--- RECORD EXCERPTS Enclosed Below ---

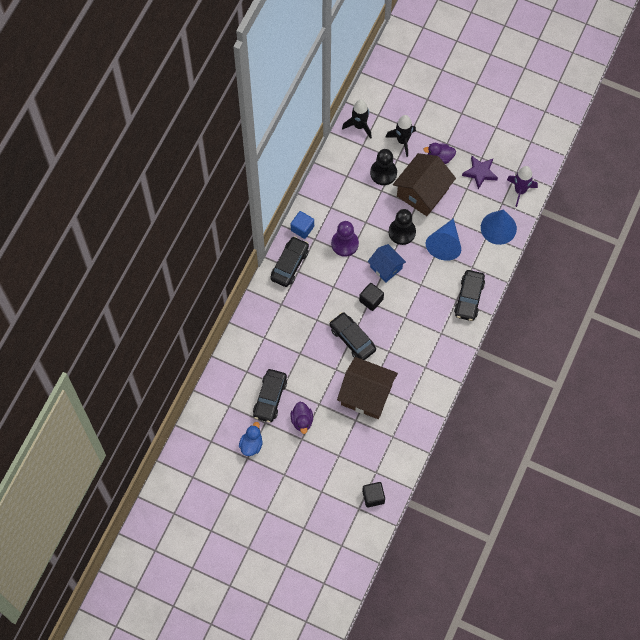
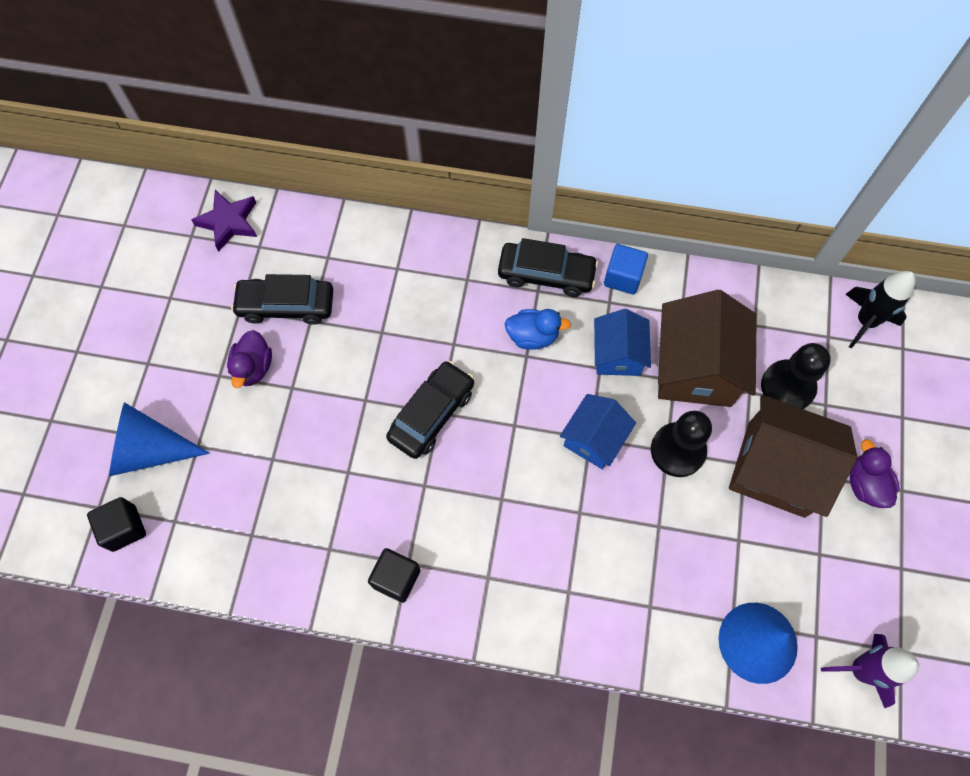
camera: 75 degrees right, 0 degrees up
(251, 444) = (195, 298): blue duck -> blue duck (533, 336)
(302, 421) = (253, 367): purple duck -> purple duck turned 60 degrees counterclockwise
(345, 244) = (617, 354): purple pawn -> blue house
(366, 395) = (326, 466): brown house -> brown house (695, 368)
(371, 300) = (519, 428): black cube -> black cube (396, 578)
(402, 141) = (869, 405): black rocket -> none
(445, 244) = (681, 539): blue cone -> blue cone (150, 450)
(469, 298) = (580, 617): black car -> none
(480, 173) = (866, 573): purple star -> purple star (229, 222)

--- End of Enclosed RECORD EXCERPTS ---
--- RECORD EXCERPTS Enclosed Below ---

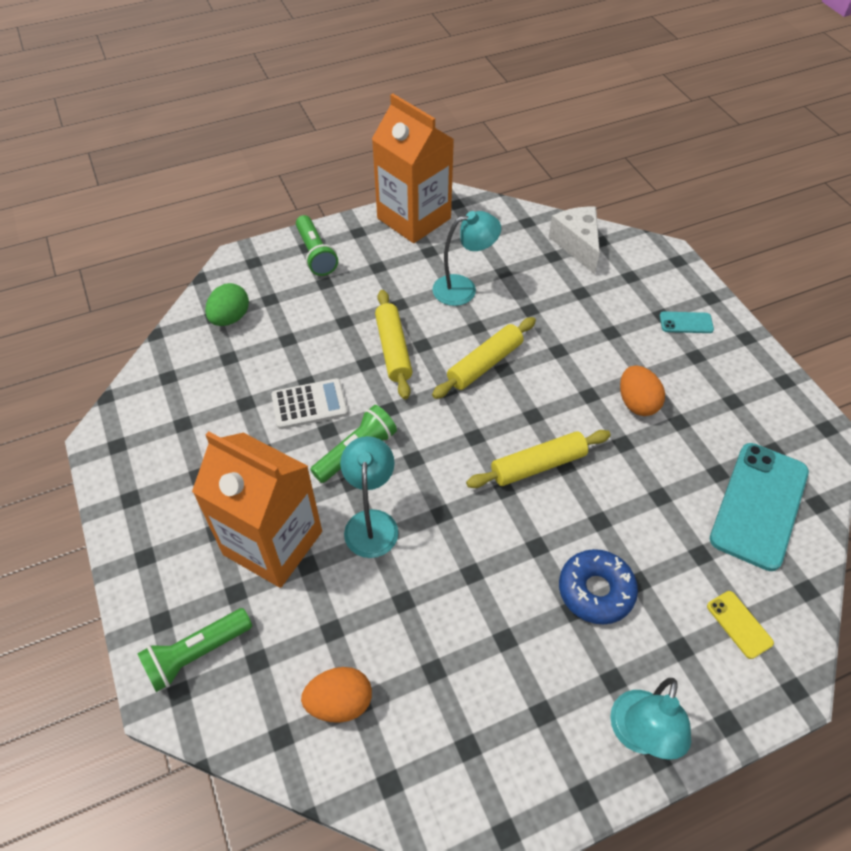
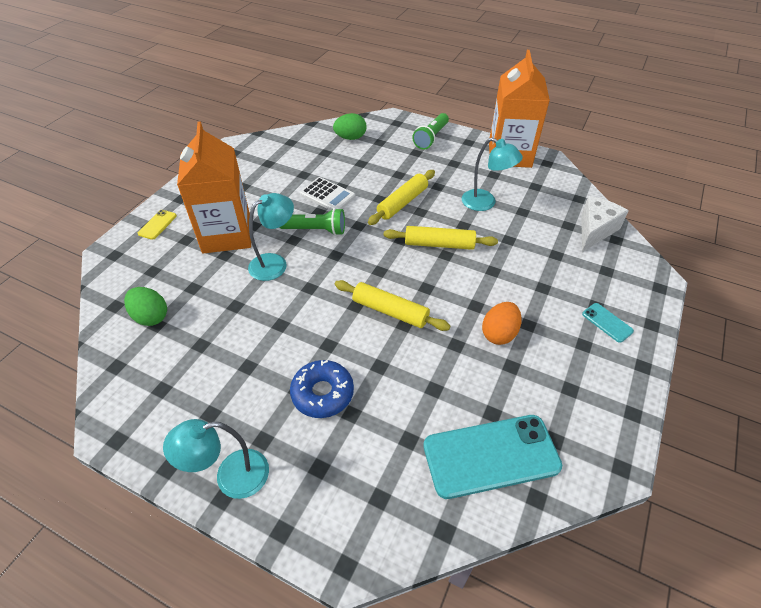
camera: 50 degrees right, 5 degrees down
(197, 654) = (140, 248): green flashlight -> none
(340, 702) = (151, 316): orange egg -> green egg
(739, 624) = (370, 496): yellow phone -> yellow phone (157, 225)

--- End of Enclosed RECORD EXCERPTS ---

→ WORK INSTRUCTIONS:
Each line of the material with the word "camera" in it should be listed.

→ ANSWER BOX:
camera: 75 degrees right, 0 degrees up
camera: 50 degrees right, 5 degrees down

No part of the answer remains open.